■ **Task statement**
The listing below is to be reproduced in full, exactly as given.

::: Task material :::

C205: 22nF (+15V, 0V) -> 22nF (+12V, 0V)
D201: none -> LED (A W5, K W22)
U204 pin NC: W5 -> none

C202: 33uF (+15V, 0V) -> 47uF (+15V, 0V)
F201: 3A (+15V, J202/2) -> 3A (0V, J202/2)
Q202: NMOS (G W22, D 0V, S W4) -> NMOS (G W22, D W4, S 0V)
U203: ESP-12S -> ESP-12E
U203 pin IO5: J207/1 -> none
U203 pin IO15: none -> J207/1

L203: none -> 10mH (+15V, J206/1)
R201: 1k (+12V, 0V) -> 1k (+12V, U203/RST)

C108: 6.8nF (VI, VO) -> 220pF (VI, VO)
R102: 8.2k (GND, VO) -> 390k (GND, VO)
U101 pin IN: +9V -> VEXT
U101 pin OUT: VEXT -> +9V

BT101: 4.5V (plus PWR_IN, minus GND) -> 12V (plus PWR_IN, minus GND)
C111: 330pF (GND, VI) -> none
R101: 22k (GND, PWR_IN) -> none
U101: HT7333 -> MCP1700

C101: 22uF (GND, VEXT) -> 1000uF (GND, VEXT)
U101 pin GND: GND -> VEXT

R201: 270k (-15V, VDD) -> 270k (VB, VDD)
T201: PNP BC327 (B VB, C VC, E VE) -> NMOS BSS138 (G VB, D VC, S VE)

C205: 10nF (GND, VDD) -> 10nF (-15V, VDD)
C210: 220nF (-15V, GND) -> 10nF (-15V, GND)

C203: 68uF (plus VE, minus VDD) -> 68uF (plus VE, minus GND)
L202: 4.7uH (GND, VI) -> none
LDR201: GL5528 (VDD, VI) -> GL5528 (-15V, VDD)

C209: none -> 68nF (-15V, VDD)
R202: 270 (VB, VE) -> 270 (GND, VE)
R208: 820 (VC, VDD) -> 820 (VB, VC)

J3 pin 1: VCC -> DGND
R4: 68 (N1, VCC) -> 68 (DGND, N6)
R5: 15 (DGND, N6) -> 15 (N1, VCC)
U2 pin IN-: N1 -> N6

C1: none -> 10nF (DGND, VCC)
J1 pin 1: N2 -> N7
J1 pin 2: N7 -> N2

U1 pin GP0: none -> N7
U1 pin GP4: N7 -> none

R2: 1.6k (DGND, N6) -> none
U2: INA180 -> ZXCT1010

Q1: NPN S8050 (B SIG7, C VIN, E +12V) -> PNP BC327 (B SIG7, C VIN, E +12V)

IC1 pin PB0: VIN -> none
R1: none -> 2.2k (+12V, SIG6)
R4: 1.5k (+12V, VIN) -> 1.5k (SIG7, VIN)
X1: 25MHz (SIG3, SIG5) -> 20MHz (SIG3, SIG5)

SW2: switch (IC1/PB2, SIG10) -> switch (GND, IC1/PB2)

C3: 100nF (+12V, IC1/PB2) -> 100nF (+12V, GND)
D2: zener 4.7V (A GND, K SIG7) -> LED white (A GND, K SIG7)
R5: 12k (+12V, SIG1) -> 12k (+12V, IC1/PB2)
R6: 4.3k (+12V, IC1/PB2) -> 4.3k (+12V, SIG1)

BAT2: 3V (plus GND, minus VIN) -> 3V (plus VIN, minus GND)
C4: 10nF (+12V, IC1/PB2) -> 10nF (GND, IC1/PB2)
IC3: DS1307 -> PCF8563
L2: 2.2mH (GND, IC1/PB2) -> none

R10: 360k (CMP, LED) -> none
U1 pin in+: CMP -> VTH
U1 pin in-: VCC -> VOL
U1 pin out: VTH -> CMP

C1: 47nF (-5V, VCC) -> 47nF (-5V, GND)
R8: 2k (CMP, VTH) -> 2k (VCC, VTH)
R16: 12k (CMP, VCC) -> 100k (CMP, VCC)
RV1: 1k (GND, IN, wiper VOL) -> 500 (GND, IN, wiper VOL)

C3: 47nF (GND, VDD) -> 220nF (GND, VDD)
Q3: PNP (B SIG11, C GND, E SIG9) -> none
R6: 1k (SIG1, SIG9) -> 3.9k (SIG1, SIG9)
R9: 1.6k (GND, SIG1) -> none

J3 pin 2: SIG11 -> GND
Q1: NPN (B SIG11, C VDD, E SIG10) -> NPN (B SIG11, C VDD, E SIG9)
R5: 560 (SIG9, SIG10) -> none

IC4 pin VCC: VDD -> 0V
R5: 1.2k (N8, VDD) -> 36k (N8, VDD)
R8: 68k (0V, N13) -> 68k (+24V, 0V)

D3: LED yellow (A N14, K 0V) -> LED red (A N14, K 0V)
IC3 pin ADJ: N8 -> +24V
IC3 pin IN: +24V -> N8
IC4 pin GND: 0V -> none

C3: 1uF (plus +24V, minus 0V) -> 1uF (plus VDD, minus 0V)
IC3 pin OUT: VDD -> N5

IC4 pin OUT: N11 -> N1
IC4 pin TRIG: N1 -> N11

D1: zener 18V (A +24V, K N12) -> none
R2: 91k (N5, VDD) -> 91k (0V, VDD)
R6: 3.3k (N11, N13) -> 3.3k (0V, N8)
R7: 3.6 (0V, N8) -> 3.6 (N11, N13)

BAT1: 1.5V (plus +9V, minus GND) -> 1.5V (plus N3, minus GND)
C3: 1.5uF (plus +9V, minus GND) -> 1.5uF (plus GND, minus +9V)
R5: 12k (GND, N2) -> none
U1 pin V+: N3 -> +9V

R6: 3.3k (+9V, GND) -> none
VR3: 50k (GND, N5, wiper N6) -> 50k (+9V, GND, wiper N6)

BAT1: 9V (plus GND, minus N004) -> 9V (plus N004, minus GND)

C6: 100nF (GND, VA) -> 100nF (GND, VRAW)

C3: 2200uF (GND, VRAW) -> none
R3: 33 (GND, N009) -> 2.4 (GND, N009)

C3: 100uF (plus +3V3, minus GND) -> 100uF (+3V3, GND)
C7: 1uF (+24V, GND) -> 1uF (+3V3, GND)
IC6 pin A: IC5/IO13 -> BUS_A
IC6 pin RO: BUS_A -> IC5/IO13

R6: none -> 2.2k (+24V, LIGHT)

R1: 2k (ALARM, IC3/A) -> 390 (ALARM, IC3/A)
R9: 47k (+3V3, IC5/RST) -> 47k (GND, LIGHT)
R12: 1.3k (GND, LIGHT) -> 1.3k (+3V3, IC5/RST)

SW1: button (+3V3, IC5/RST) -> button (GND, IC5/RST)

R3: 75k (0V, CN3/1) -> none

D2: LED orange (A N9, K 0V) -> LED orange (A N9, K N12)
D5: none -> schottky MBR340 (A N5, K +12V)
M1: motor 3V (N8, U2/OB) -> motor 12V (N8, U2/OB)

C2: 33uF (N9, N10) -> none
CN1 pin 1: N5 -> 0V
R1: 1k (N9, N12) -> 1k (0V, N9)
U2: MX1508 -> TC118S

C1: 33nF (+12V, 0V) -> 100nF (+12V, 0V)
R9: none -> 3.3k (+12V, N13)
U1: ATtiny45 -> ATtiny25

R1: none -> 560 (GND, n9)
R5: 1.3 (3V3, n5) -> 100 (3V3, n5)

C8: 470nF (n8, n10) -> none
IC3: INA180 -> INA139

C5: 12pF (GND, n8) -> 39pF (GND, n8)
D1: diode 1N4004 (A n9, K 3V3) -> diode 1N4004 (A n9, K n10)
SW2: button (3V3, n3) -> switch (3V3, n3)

:::

■ **Result of the exercise**
C205: 22nF (+15V, 0V) -> 22nF (+12V, 0V)
D201: none -> LED (A W5, K W22)
U204 pin NC: W5 -> none

C202: 33uF (+15V, 0V) -> 47uF (+15V, 0V)
F201: 3A (+15V, J202/2) -> 3A (0V, J202/2)
Q202: NMOS (G W22, D 0V, S W4) -> NMOS (G W22, D W4, S 0V)
U203: ESP-12S -> ESP-12E
U203 pin IO5: J207/1 -> none
U203 pin IO15: none -> J207/1

L203: none -> 10mH (+15V, J206/1)
R201: 1k (+12V, 0V) -> 1k (+12V, U203/RST)

C108: 6.8nF (VI, VO) -> 220pF (VI, VO)
R102: 8.2k (GND, VO) -> 390k (GND, VO)
U101 pin IN: +9V -> VEXT
U101 pin OUT: VEXT -> +9V

BT101: 4.5V (plus PWR_IN, minus GND) -> 12V (plus PWR_IN, minus GND)
C111: 330pF (GND, VI) -> none
R101: 22k (GND, PWR_IN) -> none
U101: HT7333 -> MCP1700

C101: 22uF (GND, VEXT) -> 1000uF (GND, VEXT)
U101 pin GND: GND -> VEXT

R201: 270k (-15V, VDD) -> 270k (VB, VDD)
T201: PNP BC327 (B VB, C VC, E VE) -> NMOS BSS138 (G VB, D VC, S VE)

C205: 10nF (GND, VDD) -> 10nF (-15V, VDD)
C210: 220nF (-15V, GND) -> 10nF (-15V, GND)

C203: 68uF (plus VE, minus VDD) -> 68uF (plus VE, minus GND)
L202: 4.7uH (GND, VI) -> none
LDR201: GL5528 (VDD, VI) -> GL5528 (-15V, VDD)

C209: none -> 68nF (-15V, VDD)
R202: 270 (VB, VE) -> 270 (GND, VE)
R208: 820 (VC, VDD) -> 820 (VB, VC)

J3 pin 1: VCC -> DGND
R4: 68 (N1, VCC) -> 68 (DGND, N6)
R5: 15 (DGND, N6) -> 15 (N1, VCC)
U2 pin IN-: N1 -> N6

C1: none -> 10nF (DGND, VCC)
J1 pin 1: N2 -> N7
J1 pin 2: N7 -> N2

U1 pin GP0: none -> N7
U1 pin GP4: N7 -> none

R2: 1.6k (DGND, N6) -> none
U2: INA180 -> ZXCT1010

Q1: NPN S8050 (B SIG7, C VIN, E +12V) -> PNP BC327 (B SIG7, C VIN, E +12V)

IC1 pin PB0: VIN -> none
R1: none -> 2.2k (+12V, SIG6)
R4: 1.5k (+12V, VIN) -> 1.5k (SIG7, VIN)
X1: 25MHz (SIG3, SIG5) -> 20MHz (SIG3, SIG5)

SW2: switch (IC1/PB2, SIG10) -> switch (GND, IC1/PB2)

C3: 100nF (+12V, IC1/PB2) -> 100nF (+12V, GND)
D2: zener 4.7V (A GND, K SIG7) -> LED white (A GND, K SIG7)
R5: 12k (+12V, SIG1) -> 12k (+12V, IC1/PB2)
R6: 4.3k (+12V, IC1/PB2) -> 4.3k (+12V, SIG1)

BAT2: 3V (plus GND, minus VIN) -> 3V (plus VIN, minus GND)
C4: 10nF (+12V, IC1/PB2) -> 10nF (GND, IC1/PB2)
IC3: DS1307 -> PCF8563
L2: 2.2mH (GND, IC1/PB2) -> none

R10: 360k (CMP, LED) -> none
U1 pin in+: CMP -> VTH
U1 pin in-: VCC -> VOL
U1 pin out: VTH -> CMP

C1: 47nF (-5V, VCC) -> 47nF (-5V, GND)
R8: 2k (CMP, VTH) -> 2k (VCC, VTH)
R16: 12k (CMP, VCC) -> 100k (CMP, VCC)
RV1: 1k (GND, IN, wiper VOL) -> 500 (GND, IN, wiper VOL)

C3: 47nF (GND, VDD) -> 220nF (GND, VDD)
Q3: PNP (B SIG11, C GND, E SIG9) -> none
R6: 1k (SIG1, SIG9) -> 3.9k (SIG1, SIG9)
R9: 1.6k (GND, SIG1) -> none

J3 pin 2: SIG11 -> GND
Q1: NPN (B SIG11, C VDD, E SIG10) -> NPN (B SIG11, C VDD, E SIG9)
R5: 560 (SIG9, SIG10) -> none

IC4 pin VCC: VDD -> 0V
R5: 1.2k (N8, VDD) -> 36k (N8, VDD)
R8: 68k (0V, N13) -> 68k (+24V, 0V)

D3: LED yellow (A N14, K 0V) -> LED red (A N14, K 0V)
IC3 pin ADJ: N8 -> +24V
IC3 pin IN: +24V -> N8
IC4 pin GND: 0V -> none

C3: 1uF (plus +24V, minus 0V) -> 1uF (plus VDD, minus 0V)
IC3 pin OUT: VDD -> N5

IC4 pin OUT: N11 -> N1
IC4 pin TRIG: N1 -> N11

D1: zener 18V (A +24V, K N12) -> none
R2: 91k (N5, VDD) -> 91k (0V, VDD)
R6: 3.3k (N11, N13) -> 3.3k (0V, N8)
R7: 3.6 (0V, N8) -> 3.6 (N11, N13)

BAT1: 1.5V (plus +9V, minus GND) -> 1.5V (plus N3, minus GND)
C3: 1.5uF (plus +9V, minus GND) -> 1.5uF (plus GND, minus +9V)
R5: 12k (GND, N2) -> none
U1 pin V+: N3 -> +9V

R6: 3.3k (+9V, GND) -> none
VR3: 50k (GND, N5, wiper N6) -> 50k (+9V, GND, wiper N6)

BAT1: 9V (plus GND, minus N004) -> 9V (plus N004, minus GND)

C6: 100nF (GND, VA) -> 100nF (GND, VRAW)

C3: 2200uF (GND, VRAW) -> none
R3: 33 (GND, N009) -> 2.4 (GND, N009)

C3: 100uF (plus +3V3, minus GND) -> 100uF (+3V3, GND)
C7: 1uF (+24V, GND) -> 1uF (+3V3, GND)
IC6 pin A: IC5/IO13 -> BUS_A
IC6 pin RO: BUS_A -> IC5/IO13

R6: none -> 2.2k (+24V, LIGHT)

R1: 2k (ALARM, IC3/A) -> 390 (ALARM, IC3/A)
R9: 47k (+3V3, IC5/RST) -> 47k (GND, LIGHT)
R12: 1.3k (GND, LIGHT) -> 1.3k (+3V3, IC5/RST)

SW1: button (+3V3, IC5/RST) -> button (GND, IC5/RST)

R3: 75k (0V, CN3/1) -> none

D2: LED orange (A N9, K 0V) -> LED orange (A N9, K N12)
D5: none -> schottky MBR340 (A N5, K +12V)
M1: motor 3V (N8, U2/OB) -> motor 12V (N8, U2/OB)

C2: 33uF (N9, N10) -> none
CN1 pin 1: N5 -> 0V
R1: 1k (N9, N12) -> 1k (0V, N9)
U2: MX1508 -> TC118S

C1: 33nF (+12V, 0V) -> 100nF (+12V, 0V)
R9: none -> 3.3k (+12V, N13)
U1: ATtiny45 -> ATtiny25

R1: none -> 560 (GND, n9)
R5: 1.3 (3V3, n5) -> 100 (3V3, n5)

C8: 470nF (n8, n10) -> none
IC3: INA180 -> INA139

C5: 12pF (GND, n8) -> 39pF (GND, n8)
D1: diode 1N4004 (A n9, K 3V3) -> diode 1N4004 (A n9, K n10)
SW2: button (3V3, n3) -> switch (3V3, n3)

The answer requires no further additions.